### [Brief]
As you restate the entries, keep every word intact and leave out whatever images they hold.
(Entries shown)
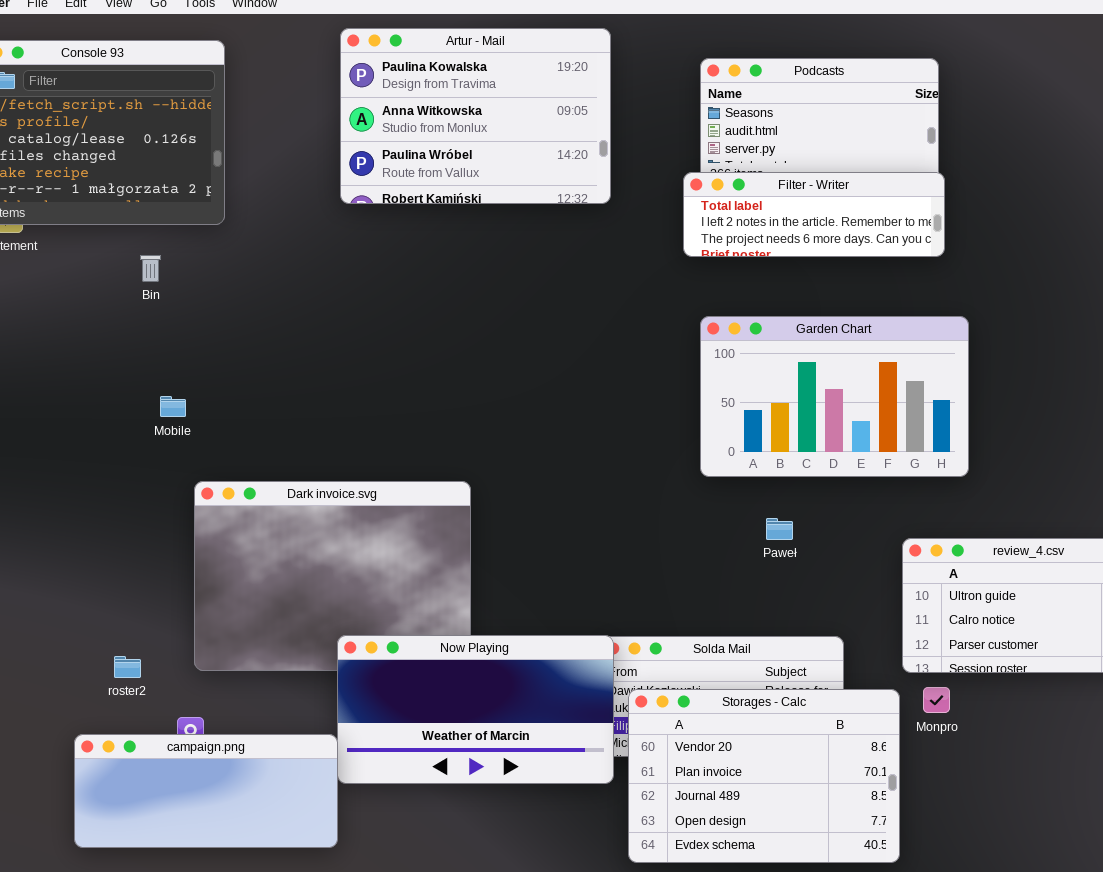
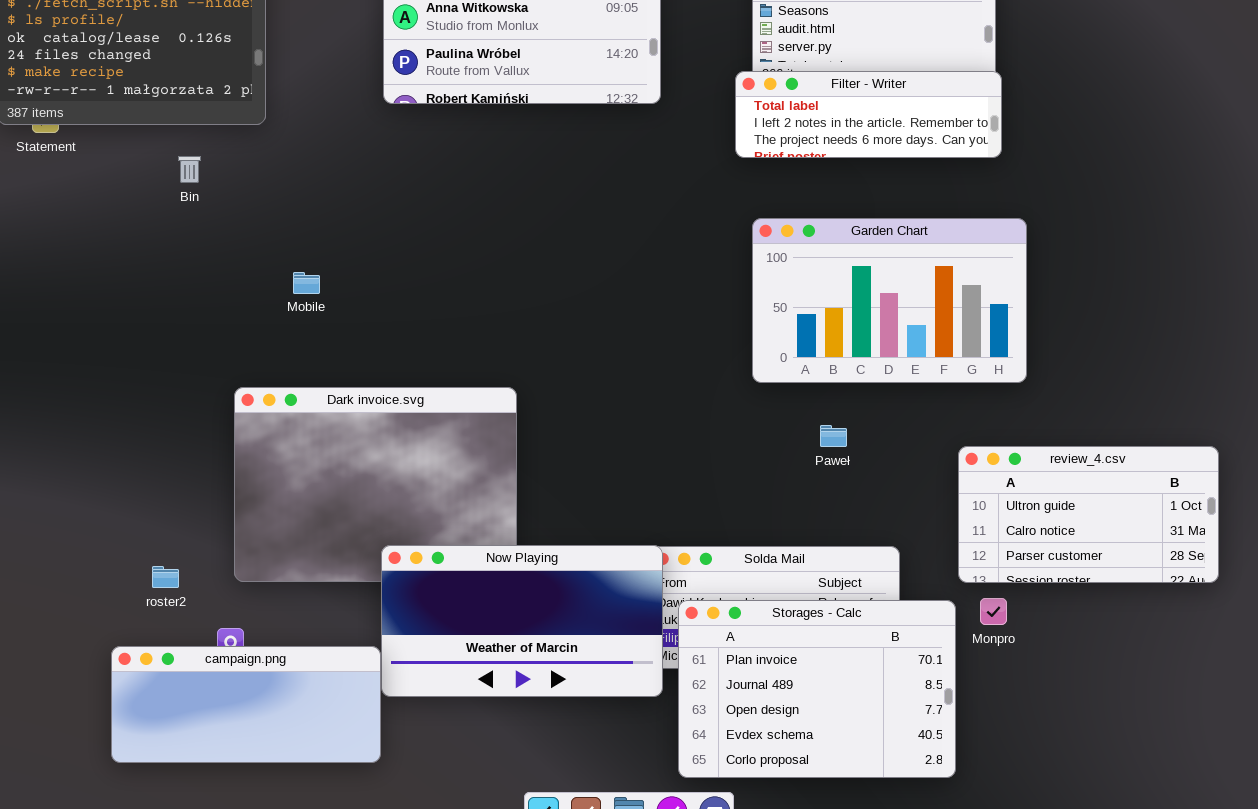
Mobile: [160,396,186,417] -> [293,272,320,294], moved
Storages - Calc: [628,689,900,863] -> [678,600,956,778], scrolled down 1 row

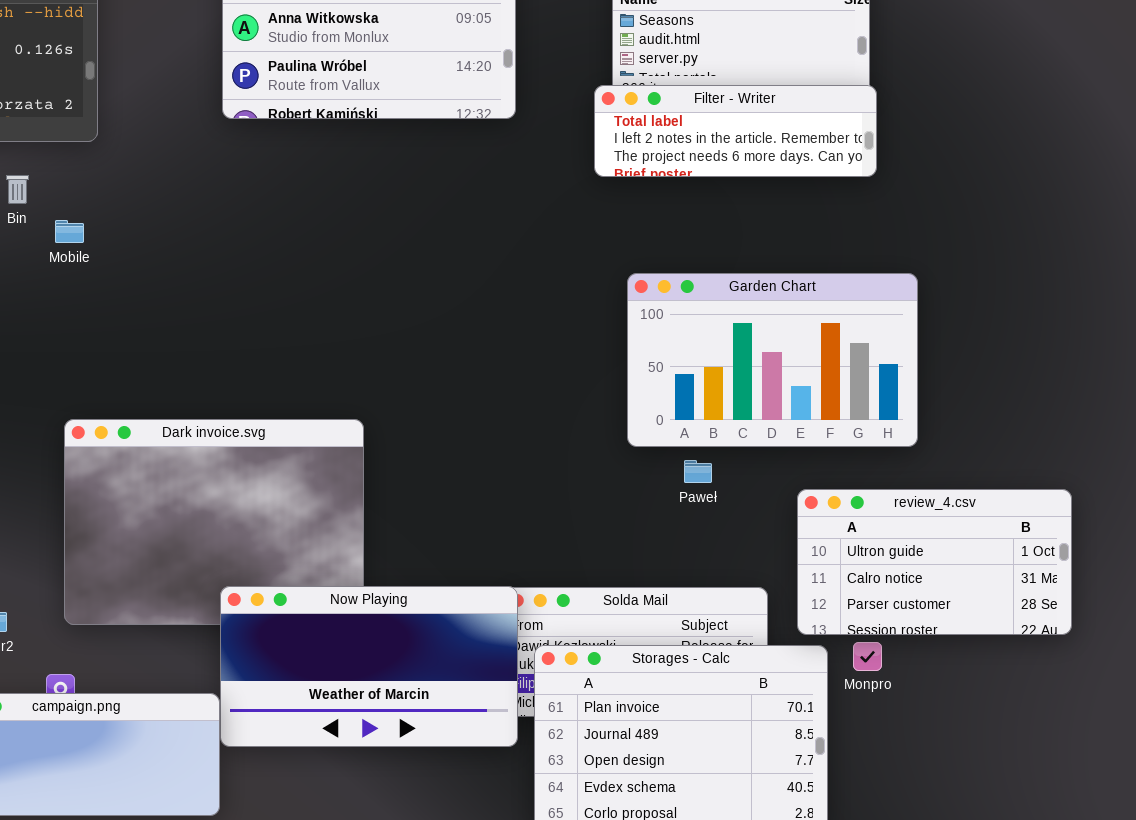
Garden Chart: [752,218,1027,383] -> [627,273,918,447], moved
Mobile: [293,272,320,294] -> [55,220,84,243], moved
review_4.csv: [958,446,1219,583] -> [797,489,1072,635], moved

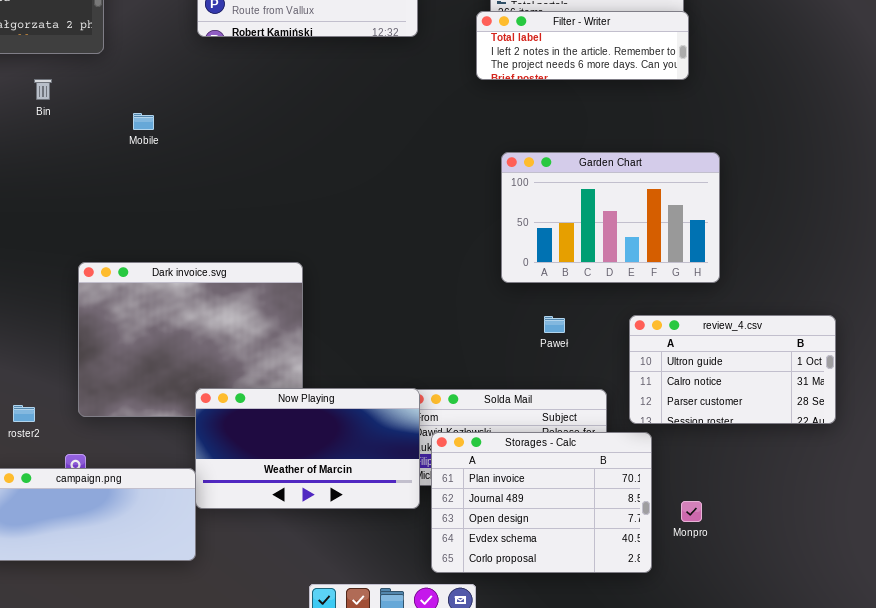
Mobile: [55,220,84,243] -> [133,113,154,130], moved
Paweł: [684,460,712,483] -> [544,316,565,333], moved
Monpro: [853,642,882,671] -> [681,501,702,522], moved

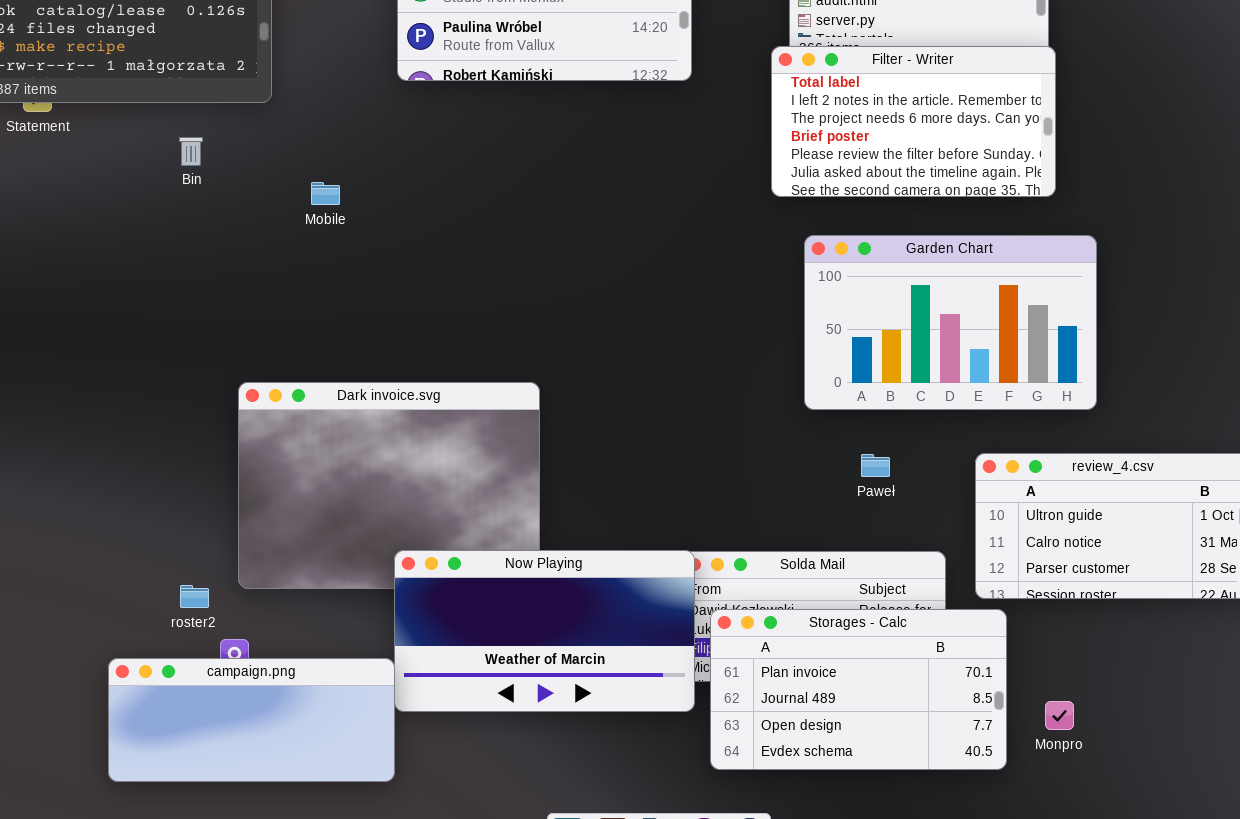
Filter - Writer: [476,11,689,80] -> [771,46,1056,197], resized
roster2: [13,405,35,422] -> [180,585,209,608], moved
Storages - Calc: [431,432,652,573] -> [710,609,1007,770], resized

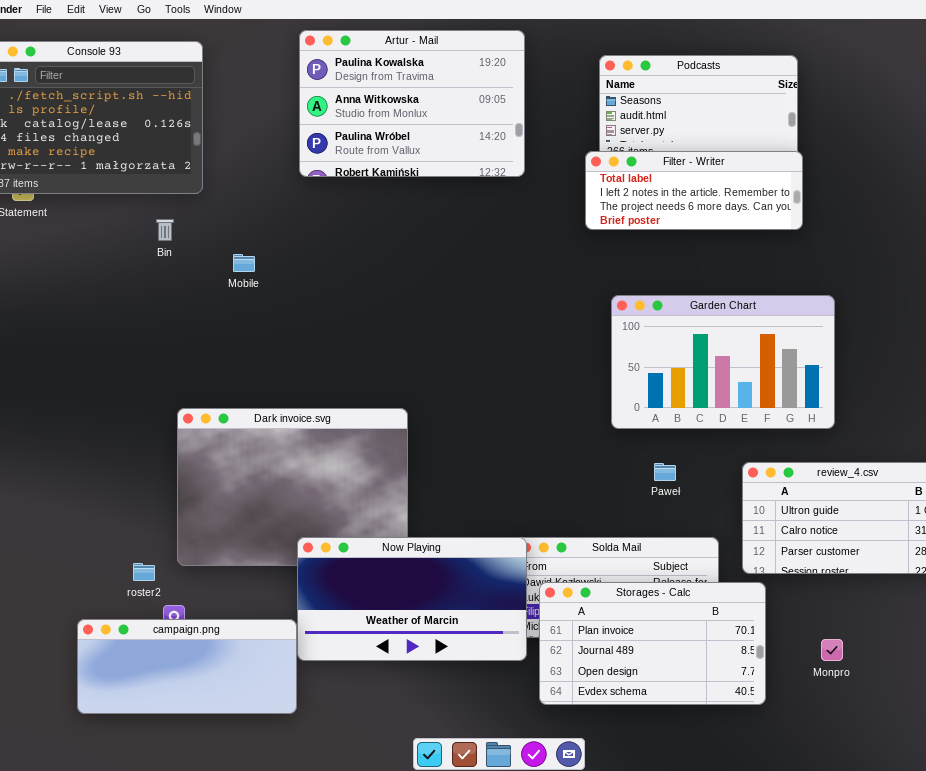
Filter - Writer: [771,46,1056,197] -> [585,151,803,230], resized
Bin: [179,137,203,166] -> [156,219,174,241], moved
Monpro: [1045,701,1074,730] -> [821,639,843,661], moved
(End Entries shown)
### [Task result]
Mobile: [160,396,186,417] -> [293,272,320,294], moved
Storages - Calc: [628,689,900,863] -> [678,600,956,778], scrolled down 1 row

Garden Chart: [752,218,1027,383] -> [627,273,918,447], moved
Mobile: [293,272,320,294] -> [55,220,84,243], moved
review_4.csv: [958,446,1219,583] -> [797,489,1072,635], moved

Mobile: [55,220,84,243] -> [133,113,154,130], moved
Paweł: [684,460,712,483] -> [544,316,565,333], moved
Monpro: [853,642,882,671] -> [681,501,702,522], moved

Filter - Writer: [476,11,689,80] -> [771,46,1056,197], resized
roster2: [13,405,35,422] -> [180,585,209,608], moved
Storages - Calc: [431,432,652,573] -> [710,609,1007,770], resized

Filter - Writer: [771,46,1056,197] -> [585,151,803,230], resized
Bin: [179,137,203,166] -> [156,219,174,241], moved
Monpro: [1045,701,1074,730] -> [821,639,843,661], moved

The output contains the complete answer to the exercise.